Dataset:
§ §
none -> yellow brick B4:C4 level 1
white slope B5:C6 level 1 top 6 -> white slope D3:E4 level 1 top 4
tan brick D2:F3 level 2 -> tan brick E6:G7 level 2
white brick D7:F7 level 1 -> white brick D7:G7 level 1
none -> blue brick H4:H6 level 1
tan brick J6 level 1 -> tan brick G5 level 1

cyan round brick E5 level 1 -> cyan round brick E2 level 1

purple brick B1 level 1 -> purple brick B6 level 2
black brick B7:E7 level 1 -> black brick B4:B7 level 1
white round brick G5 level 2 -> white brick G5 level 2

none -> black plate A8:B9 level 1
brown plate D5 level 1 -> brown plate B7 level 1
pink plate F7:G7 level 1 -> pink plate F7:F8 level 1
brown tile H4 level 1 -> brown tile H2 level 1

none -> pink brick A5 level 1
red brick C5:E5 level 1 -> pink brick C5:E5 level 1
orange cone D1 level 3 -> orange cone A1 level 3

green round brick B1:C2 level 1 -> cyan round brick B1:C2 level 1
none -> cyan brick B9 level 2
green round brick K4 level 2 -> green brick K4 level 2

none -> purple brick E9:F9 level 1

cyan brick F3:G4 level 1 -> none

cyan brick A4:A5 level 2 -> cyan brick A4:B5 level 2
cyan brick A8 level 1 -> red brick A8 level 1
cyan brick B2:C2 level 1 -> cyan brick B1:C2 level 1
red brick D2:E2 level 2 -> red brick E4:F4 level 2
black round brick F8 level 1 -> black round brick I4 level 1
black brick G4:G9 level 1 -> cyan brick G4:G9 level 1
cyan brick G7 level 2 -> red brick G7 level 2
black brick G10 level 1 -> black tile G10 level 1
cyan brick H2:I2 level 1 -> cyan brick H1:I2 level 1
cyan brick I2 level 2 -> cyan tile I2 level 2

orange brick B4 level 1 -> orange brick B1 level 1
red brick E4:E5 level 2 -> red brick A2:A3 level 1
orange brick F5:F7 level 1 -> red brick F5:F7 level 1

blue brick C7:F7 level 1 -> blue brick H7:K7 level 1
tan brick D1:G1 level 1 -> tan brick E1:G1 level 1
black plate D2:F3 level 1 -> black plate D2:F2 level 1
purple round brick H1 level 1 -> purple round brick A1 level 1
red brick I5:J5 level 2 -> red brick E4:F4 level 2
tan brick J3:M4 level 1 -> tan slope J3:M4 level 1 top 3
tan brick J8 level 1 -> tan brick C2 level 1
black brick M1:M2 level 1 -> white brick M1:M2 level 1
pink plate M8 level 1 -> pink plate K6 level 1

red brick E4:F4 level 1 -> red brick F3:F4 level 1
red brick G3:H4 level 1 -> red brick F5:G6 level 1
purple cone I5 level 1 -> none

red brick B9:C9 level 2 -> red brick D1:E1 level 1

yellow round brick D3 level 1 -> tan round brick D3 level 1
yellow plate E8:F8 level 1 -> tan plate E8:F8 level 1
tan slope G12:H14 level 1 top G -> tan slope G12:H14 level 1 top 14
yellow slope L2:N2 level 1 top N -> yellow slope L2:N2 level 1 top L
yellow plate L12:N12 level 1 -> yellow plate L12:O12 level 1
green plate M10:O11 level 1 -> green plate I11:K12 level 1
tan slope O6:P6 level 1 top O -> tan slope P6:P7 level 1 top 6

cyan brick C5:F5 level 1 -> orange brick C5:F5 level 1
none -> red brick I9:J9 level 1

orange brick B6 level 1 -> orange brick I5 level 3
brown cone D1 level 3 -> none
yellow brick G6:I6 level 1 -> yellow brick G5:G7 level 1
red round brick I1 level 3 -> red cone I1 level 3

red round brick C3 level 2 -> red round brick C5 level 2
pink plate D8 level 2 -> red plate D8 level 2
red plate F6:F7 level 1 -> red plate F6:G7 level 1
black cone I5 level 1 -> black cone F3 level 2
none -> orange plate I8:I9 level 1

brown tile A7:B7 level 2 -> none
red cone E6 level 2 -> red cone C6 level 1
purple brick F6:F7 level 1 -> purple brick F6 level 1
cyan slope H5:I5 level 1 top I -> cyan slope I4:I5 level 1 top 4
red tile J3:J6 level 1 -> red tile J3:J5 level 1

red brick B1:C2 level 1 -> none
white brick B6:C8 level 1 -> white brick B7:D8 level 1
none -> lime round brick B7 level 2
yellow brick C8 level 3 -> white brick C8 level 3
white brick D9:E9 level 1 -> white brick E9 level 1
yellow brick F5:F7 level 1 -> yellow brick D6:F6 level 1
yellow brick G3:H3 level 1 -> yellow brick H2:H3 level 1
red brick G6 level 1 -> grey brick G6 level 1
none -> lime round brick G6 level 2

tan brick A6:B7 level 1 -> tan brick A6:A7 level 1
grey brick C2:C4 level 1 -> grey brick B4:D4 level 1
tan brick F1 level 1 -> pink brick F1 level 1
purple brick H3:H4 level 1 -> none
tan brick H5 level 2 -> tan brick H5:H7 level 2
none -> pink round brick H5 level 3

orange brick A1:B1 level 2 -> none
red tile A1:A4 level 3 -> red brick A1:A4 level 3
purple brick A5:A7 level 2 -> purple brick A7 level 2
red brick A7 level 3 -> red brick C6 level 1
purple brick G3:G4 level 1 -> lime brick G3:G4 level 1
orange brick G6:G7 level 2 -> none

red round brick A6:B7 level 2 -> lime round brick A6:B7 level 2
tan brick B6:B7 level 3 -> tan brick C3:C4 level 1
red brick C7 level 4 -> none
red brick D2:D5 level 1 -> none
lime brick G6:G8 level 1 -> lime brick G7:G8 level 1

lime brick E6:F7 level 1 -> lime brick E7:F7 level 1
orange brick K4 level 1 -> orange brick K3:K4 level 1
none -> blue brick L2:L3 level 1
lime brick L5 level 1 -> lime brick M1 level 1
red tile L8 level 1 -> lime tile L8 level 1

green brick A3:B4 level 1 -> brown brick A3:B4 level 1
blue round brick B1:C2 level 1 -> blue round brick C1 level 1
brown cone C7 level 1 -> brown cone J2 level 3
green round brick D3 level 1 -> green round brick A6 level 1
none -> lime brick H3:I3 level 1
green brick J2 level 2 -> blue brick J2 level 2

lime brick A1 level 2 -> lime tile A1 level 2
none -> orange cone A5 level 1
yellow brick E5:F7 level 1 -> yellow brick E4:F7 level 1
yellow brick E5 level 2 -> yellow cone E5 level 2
§ §
What is needed: Only an exact copy of the listing above, from its first line up to and including the line with "none -> cyan brick B9 level 2", counts as the answer.

Your response:
none -> yellow brick B4:C4 level 1
white slope B5:C6 level 1 top 6 -> white slope D3:E4 level 1 top 4
tan brick D2:F3 level 2 -> tan brick E6:G7 level 2
white brick D7:F7 level 1 -> white brick D7:G7 level 1
none -> blue brick H4:H6 level 1
tan brick J6 level 1 -> tan brick G5 level 1

cyan round brick E5 level 1 -> cyan round brick E2 level 1

purple brick B1 level 1 -> purple brick B6 level 2
black brick B7:E7 level 1 -> black brick B4:B7 level 1
white round brick G5 level 2 -> white brick G5 level 2

none -> black plate A8:B9 level 1
brown plate D5 level 1 -> brown plate B7 level 1
pink plate F7:G7 level 1 -> pink plate F7:F8 level 1
brown tile H4 level 1 -> brown tile H2 level 1

none -> pink brick A5 level 1
red brick C5:E5 level 1 -> pink brick C5:E5 level 1
orange cone D1 level 3 -> orange cone A1 level 3

green round brick B1:C2 level 1 -> cyan round brick B1:C2 level 1
none -> cyan brick B9 level 2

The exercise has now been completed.